Data entries
<<<<

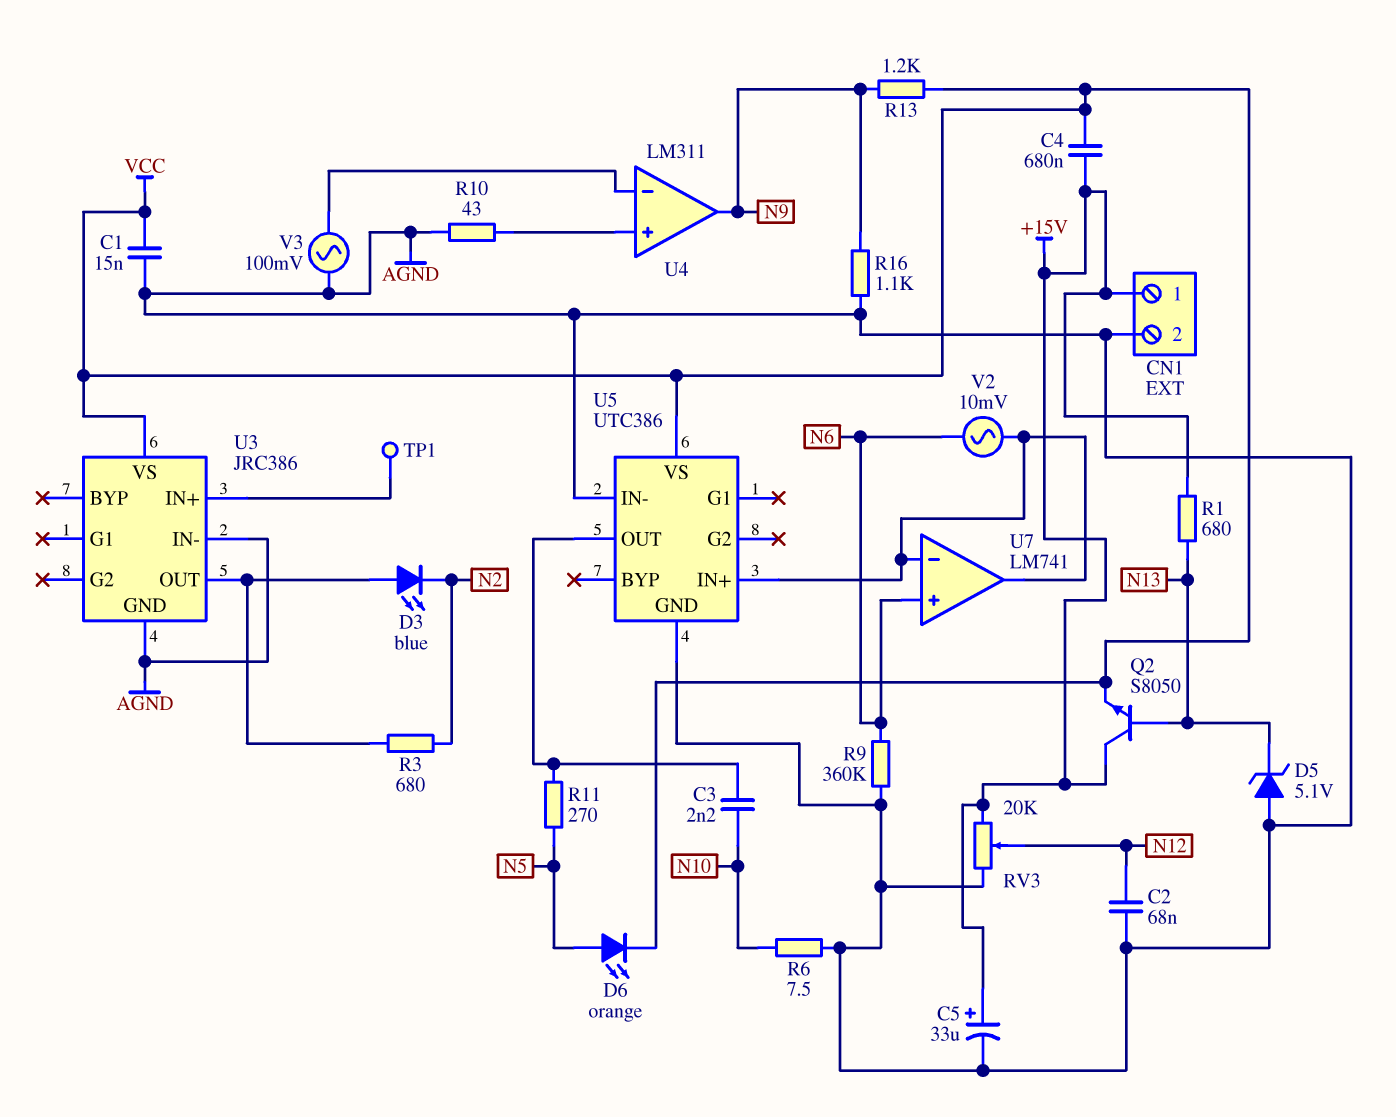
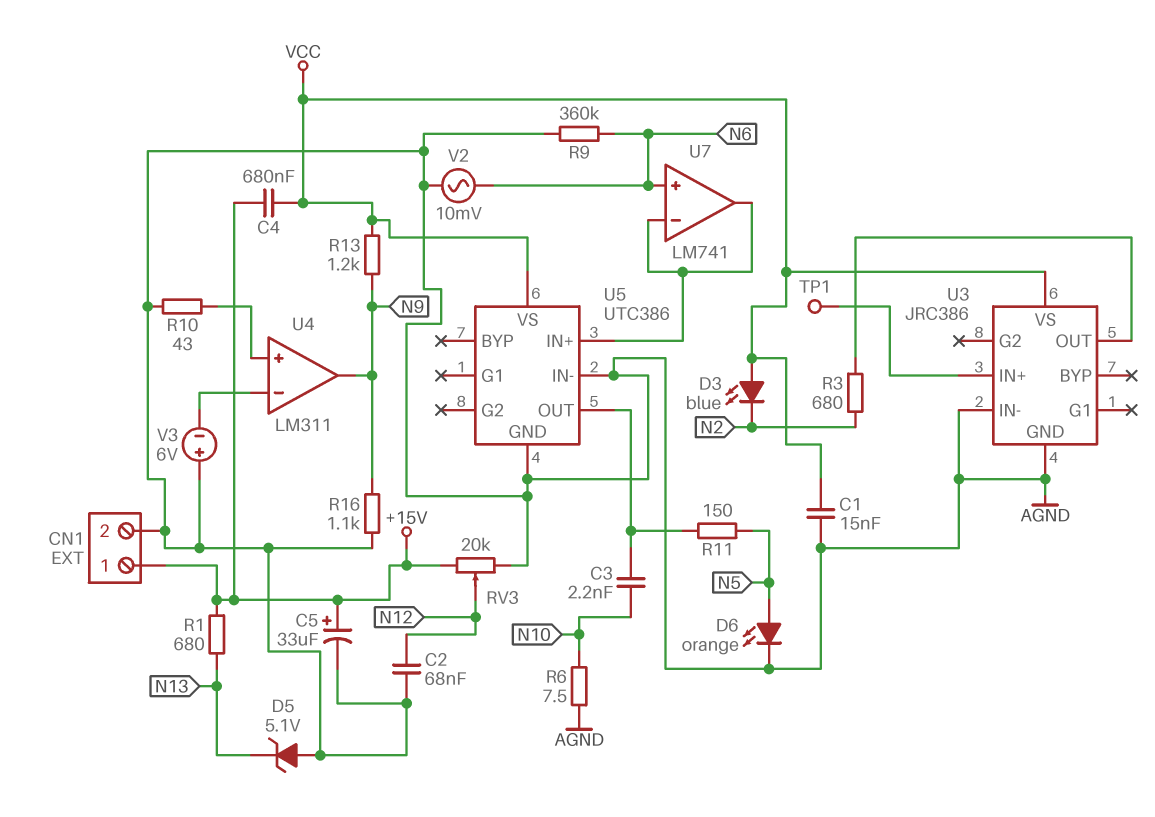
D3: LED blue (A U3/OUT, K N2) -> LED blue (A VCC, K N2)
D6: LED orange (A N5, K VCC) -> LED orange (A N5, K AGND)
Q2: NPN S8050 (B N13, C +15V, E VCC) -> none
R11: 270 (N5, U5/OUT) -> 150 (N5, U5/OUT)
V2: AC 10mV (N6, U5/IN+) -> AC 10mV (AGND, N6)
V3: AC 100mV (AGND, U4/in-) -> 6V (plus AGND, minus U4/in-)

>>>>

§ **WORK INSTRUCTION**: Provide an exact transcript of the lines from the one that holds "R11: 270 (N5, U5/OUT) -> 150 (N5, U5/OUT)" through the final line of the data above.

§ **EXERCISE SOLUTION**:
R11: 270 (N5, U5/OUT) -> 150 (N5, U5/OUT)
V2: AC 10mV (N6, U5/IN+) -> AC 10mV (AGND, N6)
V3: AC 100mV (AGND, U4/in-) -> 6V (plus AGND, minus U4/in-)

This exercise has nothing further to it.